>>>>
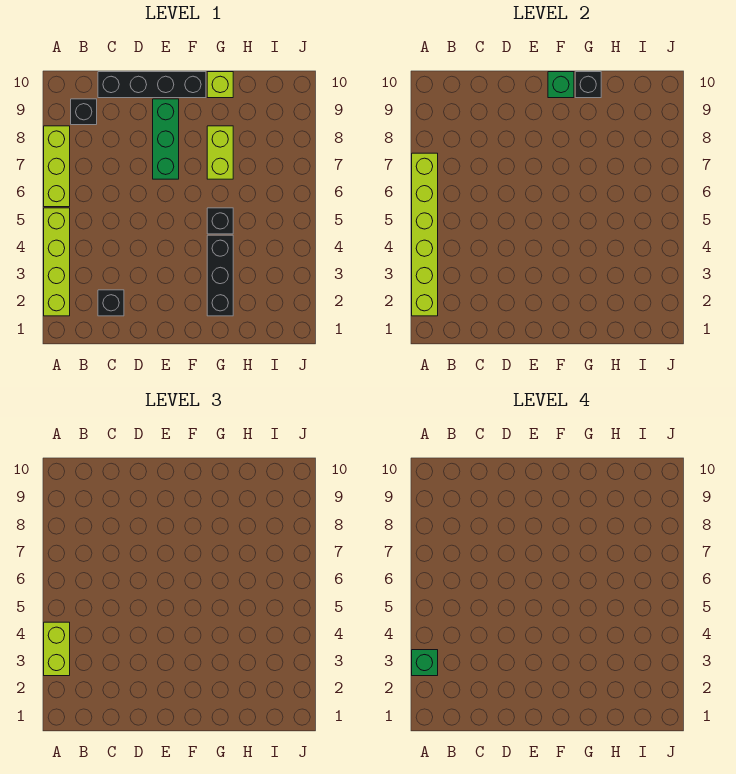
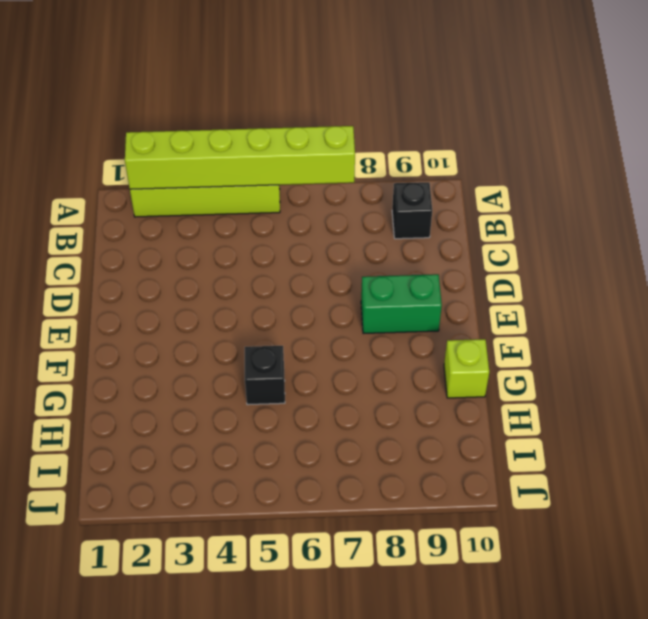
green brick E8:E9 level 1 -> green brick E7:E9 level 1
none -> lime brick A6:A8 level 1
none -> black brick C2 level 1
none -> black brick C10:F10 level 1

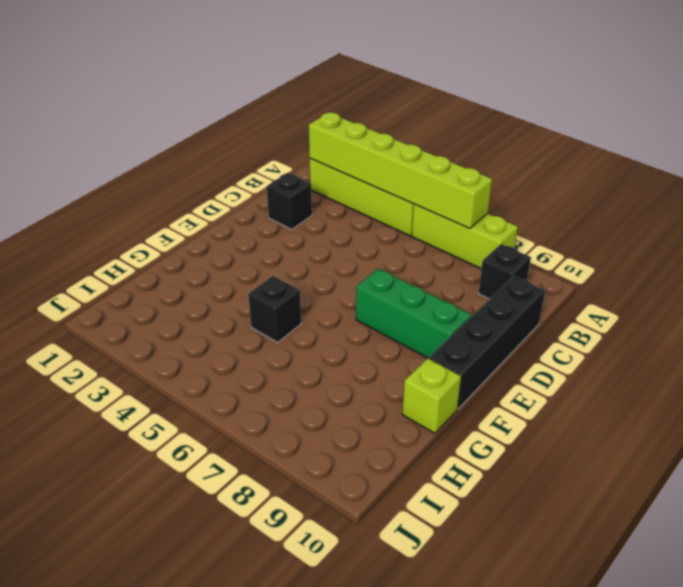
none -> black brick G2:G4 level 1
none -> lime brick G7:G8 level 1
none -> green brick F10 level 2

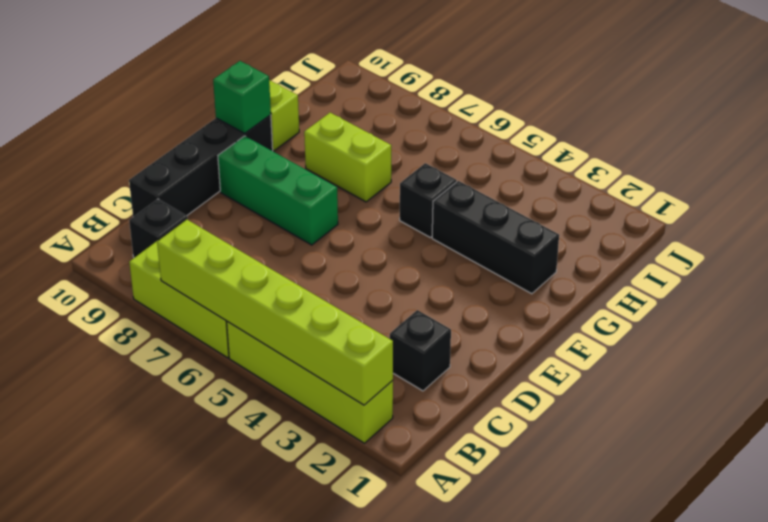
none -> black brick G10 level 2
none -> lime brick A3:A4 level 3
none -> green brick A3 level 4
<<<<
TASK ITEM: Without the pictures, restate all the entries above exactly.

REPLY TO THE EXERCISE:
green brick E8:E9 level 1 -> green brick E7:E9 level 1
none -> lime brick A6:A8 level 1
none -> black brick C2 level 1
none -> black brick C10:F10 level 1

none -> black brick G2:G4 level 1
none -> lime brick G7:G8 level 1
none -> green brick F10 level 2

none -> black brick G10 level 2
none -> lime brick A3:A4 level 3
none -> green brick A3 level 4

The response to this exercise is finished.